Task data:
[Start of section]
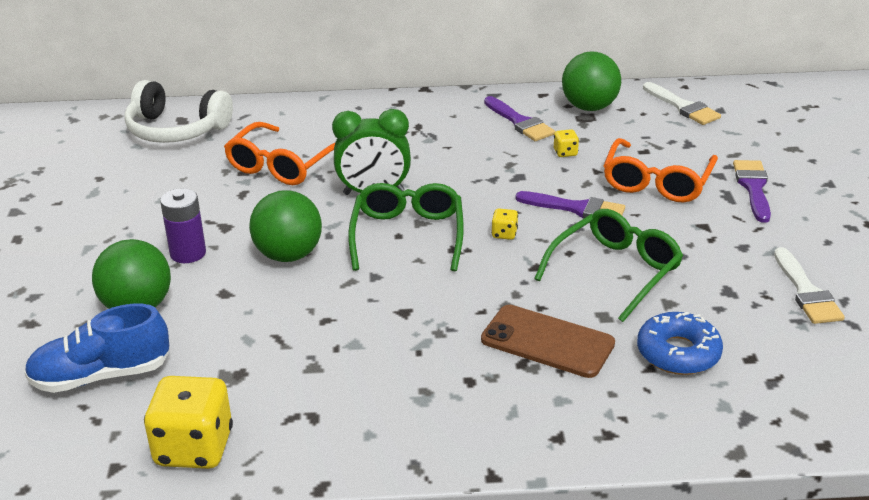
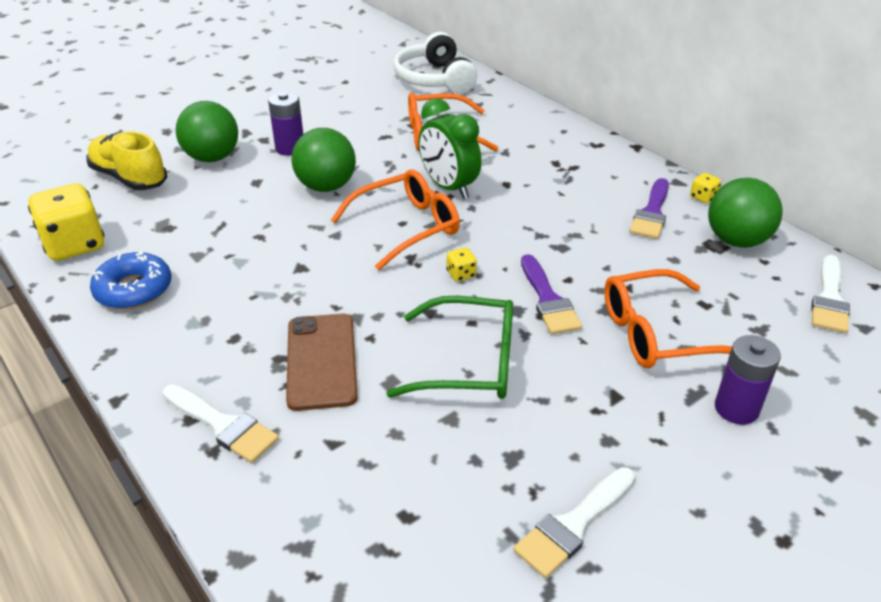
camera: 55 degrees right, 5 degrees up
blue shoe [24,304,169,393] -> yellow shoe [86,131,167,190]
green glasses [348,183,464,271] -> orange glasses [331,169,460,270]
yellow dice [554,129,579,157] -> yellow dice moved to [690,173,721,203]
blue donut [637,312,723,375] -> blue donut moved to [90,251,171,309]
purple brush [733,160,771,223] -> purple battery [715,335,781,425]
none -> white brush [163,384,279,463]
[End of section]
Please print all the lines above exactly as given and leave out every picture.

Solution to this task:
camera: 55 degrees right, 5 degrees up
blue shoe [24,304,169,393] -> yellow shoe [86,131,167,190]
green glasses [348,183,464,271] -> orange glasses [331,169,460,270]
yellow dice [554,129,579,157] -> yellow dice moved to [690,173,721,203]
blue donut [637,312,723,375] -> blue donut moved to [90,251,171,309]
purple brush [733,160,771,223] -> purple battery [715,335,781,425]
none -> white brush [163,384,279,463]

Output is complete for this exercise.